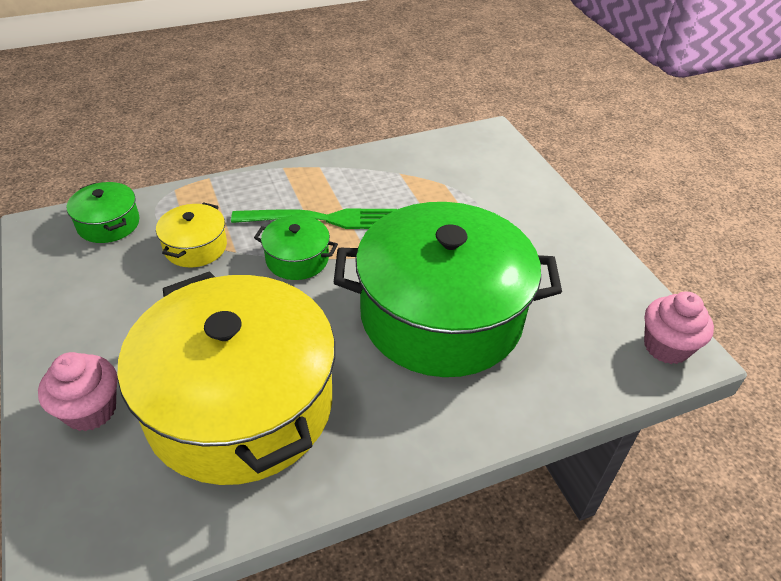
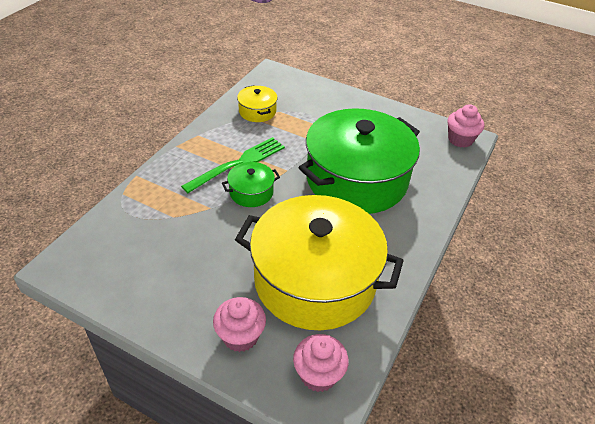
camera: 40 degrees left, 0 degrees up
green pot [67,182,140,243] -> none
yellow pot [156,202,227,267] -> yellow pot moved to [237,85,278,122]
none -> pink cupcake [293,334,349,392]

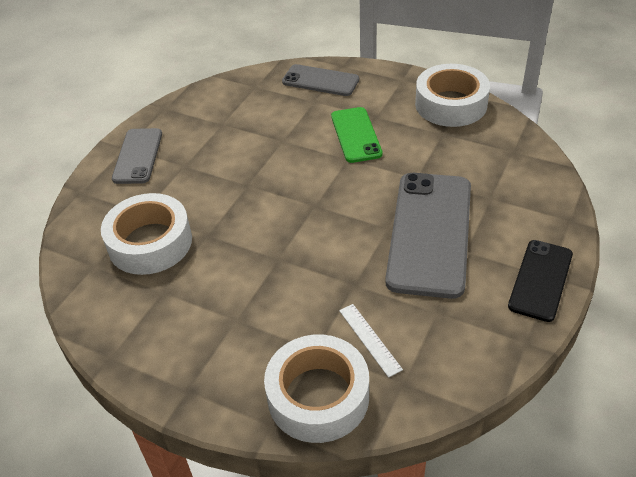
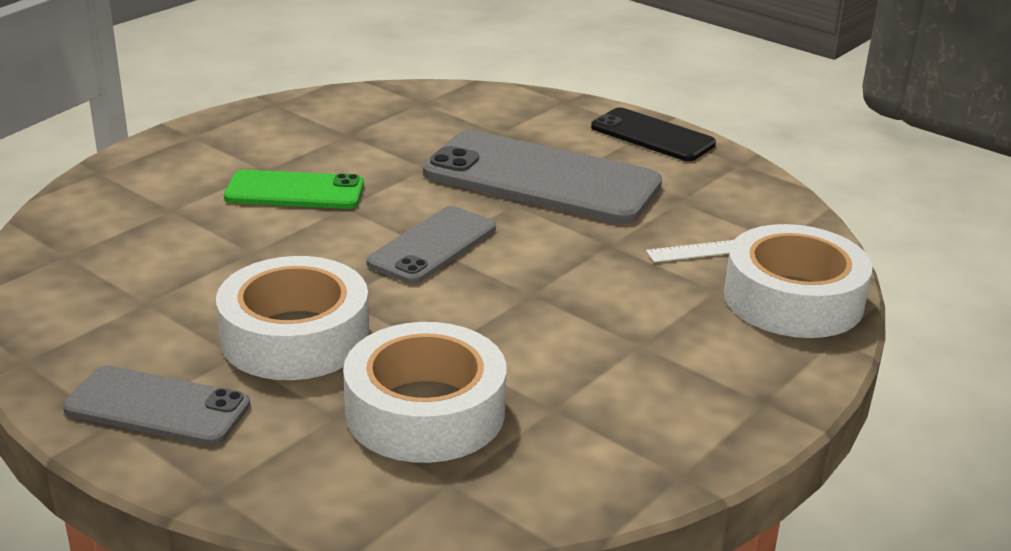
camera: 80 degrees left, 15 degrees down
grey phone [282,64,359,96] -> grey phone moved to [366,206,496,284]
white tape [415,64,490,127] -> white tape moved to [216,256,369,380]

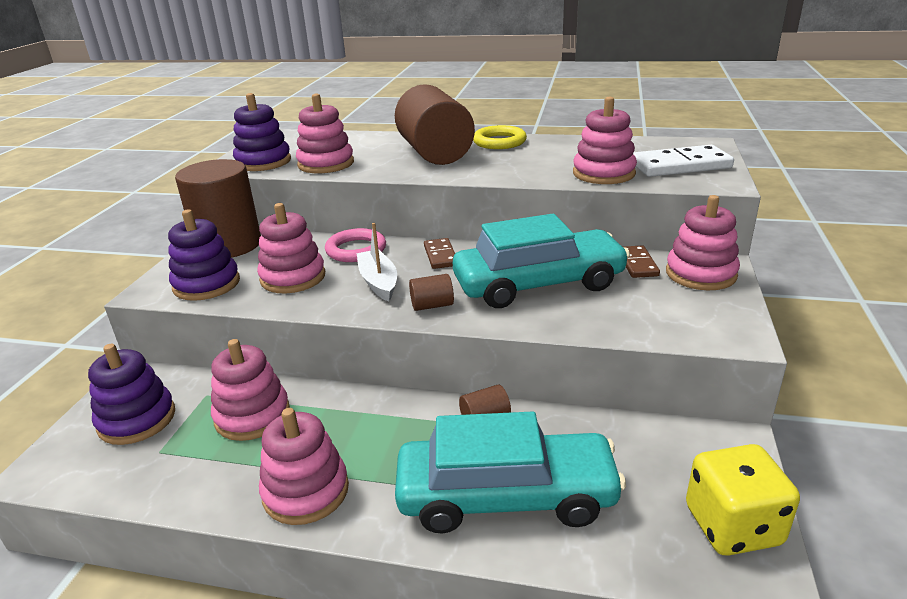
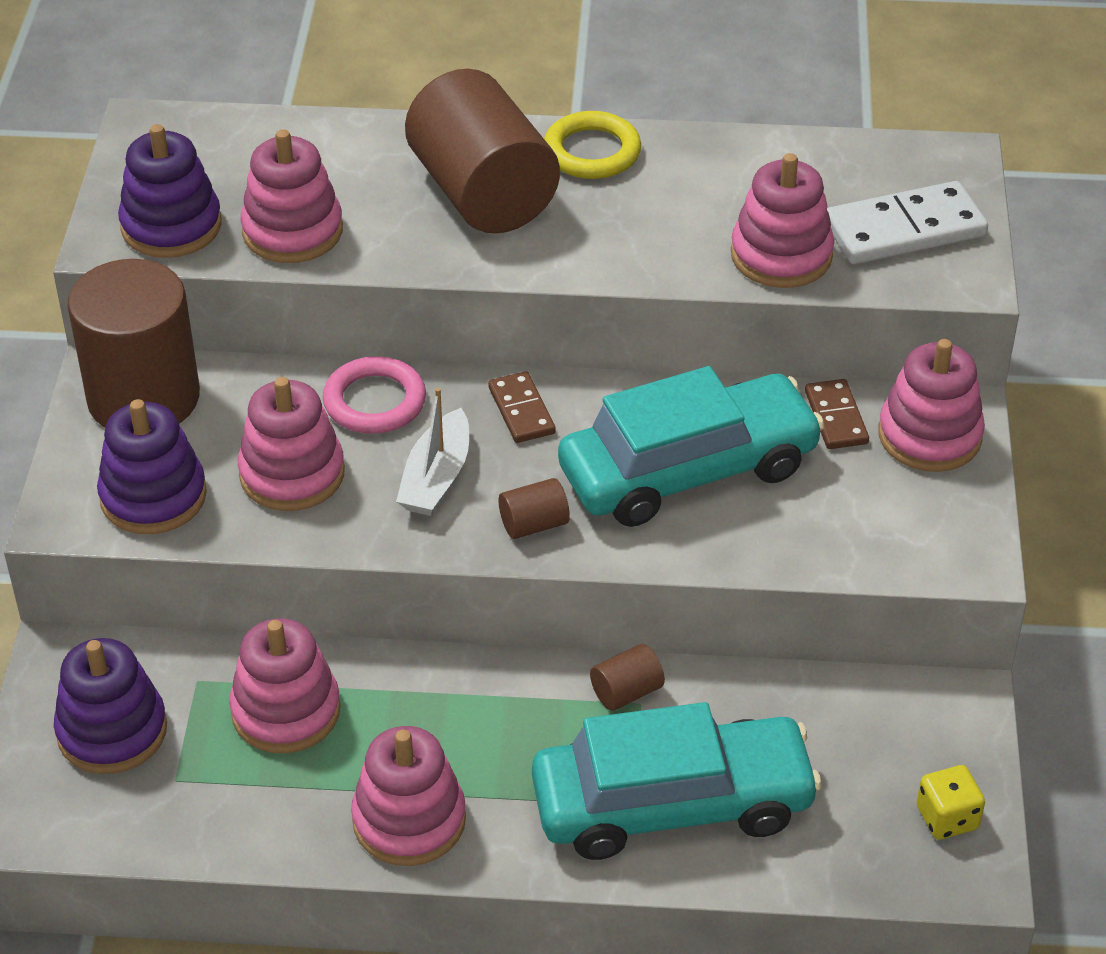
camera: 10 degrees left, 15 degrees up
white boat [357,223,397,301] -> white boat turned 135 degrees counterclockwise [396,388,469,516]
yellow dice [686,444,800,556] -> yellow dice [917,765,985,840], size x0.57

◇ ◇ ◇ ◇ ◇ ◇ ◇

**Written task**
Without including any picture, repeat the data exactly.

**Problem solution**
camera: 40 degrees left, 0 degrees up
green pot [67,182,140,243] -> none
yellow pot [156,202,227,267] -> yellow pot moved to [237,85,278,122]
none -> pink cupcake [293,334,349,392]

camera: 80 degrees left, 15 degrees down
grey phone [282,64,359,96] -> grey phone moved to [366,206,496,284]
white tape [415,64,490,127] -> white tape moved to [216,256,369,380]

camera: 10 degrees left, 15 degrees up
white boat [357,223,397,301] -> white boat turned 135 degrees counterclockwise [396,388,469,516]
yellow dice [686,444,800,556] -> yellow dice [917,765,985,840], size x0.57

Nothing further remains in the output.